* [Work instructions]: Look for "buffer" in each line of the entries, and return the matching lines.
-------- Source material --------
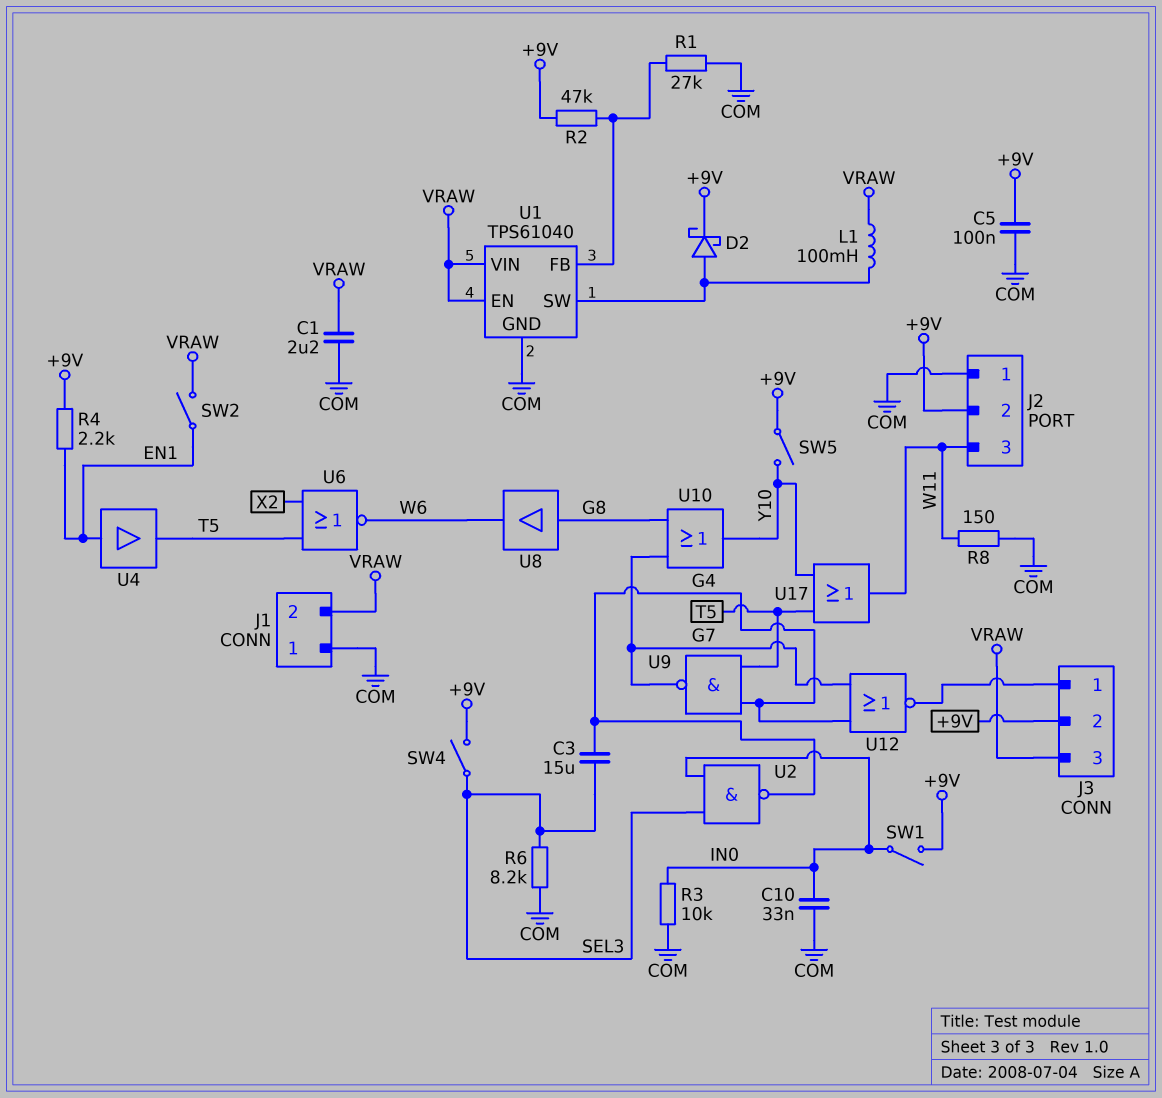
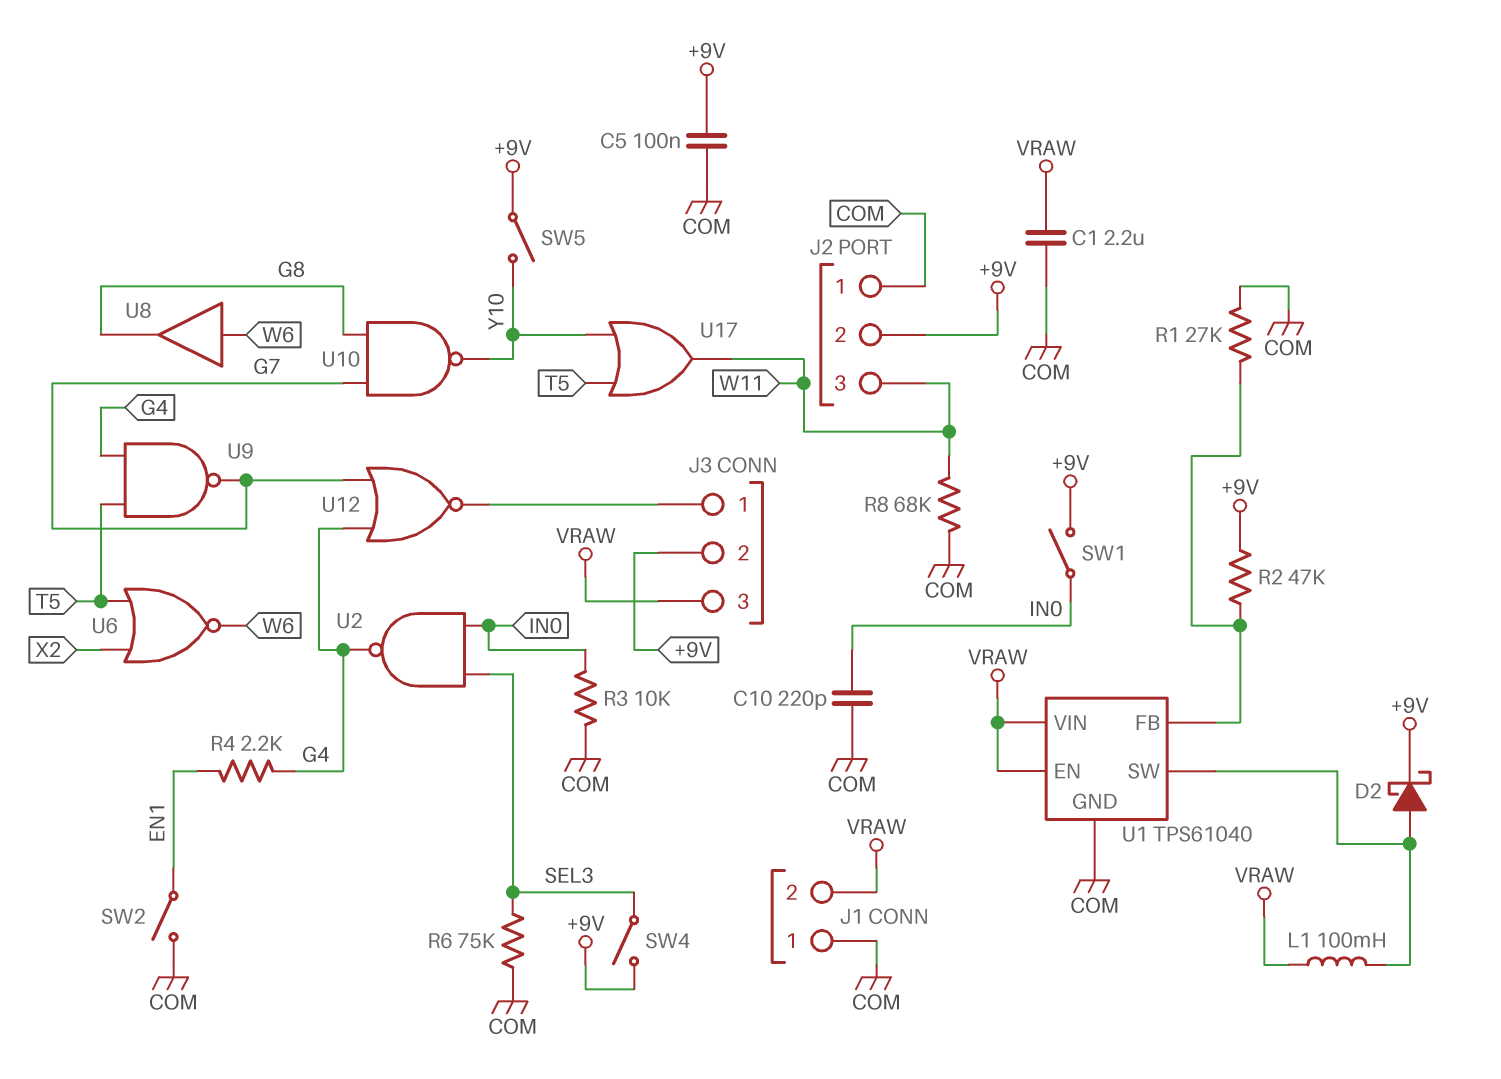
C3: 15uF (G4, SEL3) -> none
C10: 33nF (COM, IN0) -> 220pF (COM, IN0)
R4: 2.2k (+9V, EN1) -> 2.2k (EN1, G4)
R6: 8.2k (COM, SEL3) -> 75k (COM, SEL3)
R8: 150 (COM, W11) -> 68k (COM, W11)
SW2: switch (EN1, VRAW) -> switch (COM, EN1)
U4: buffer (in EN1, out T5) -> none
U8: buffer (in G8, out W6) -> buffer (in W6, out G8)
U10: OR (in G7, in G8, out Y10) -> NAND (in G7, in G8, out Y10)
--------
* [Task response]:
U4: buffer (in EN1, out T5) -> none
U8: buffer (in G8, out W6) -> buffer (in W6, out G8)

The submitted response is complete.